## DIRECTIONS FOR THIS TASK
All records below are to be set down precisely as written, excluding pictures.

## DATA
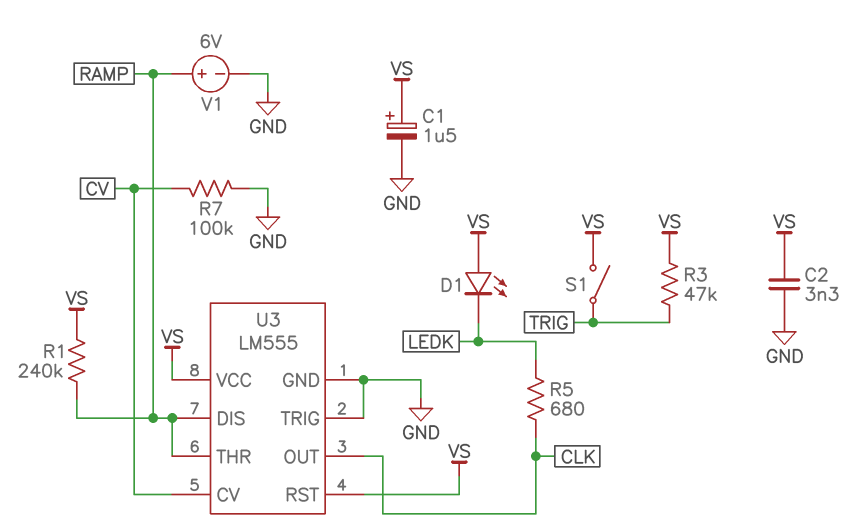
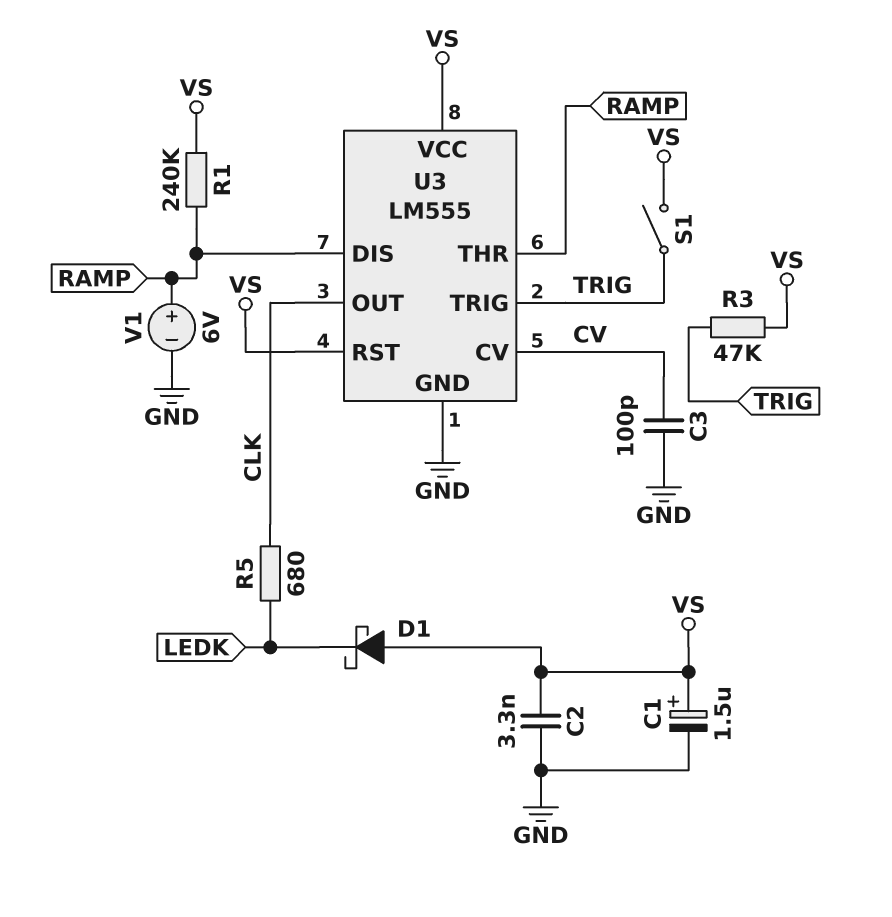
C3: none -> 100pF (CV, GND)
D1: LED (A VS, K LEDK) -> schottky (A VS, K LEDK)
R7: 100k (CV, GND) -> none
U3 pin TRIG: GND -> TRIG

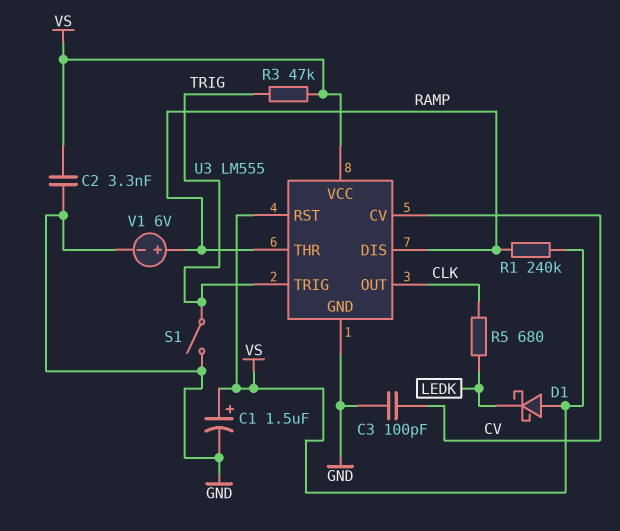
S1: switch (TRIG, VS) -> switch (GND, TRIG)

## ANSWER FOR THE TASK
C3: none -> 100pF (CV, GND)
D1: LED (A VS, K LEDK) -> schottky (A VS, K LEDK)
R7: 100k (CV, GND) -> none
U3 pin TRIG: GND -> TRIG

S1: switch (TRIG, VS) -> switch (GND, TRIG)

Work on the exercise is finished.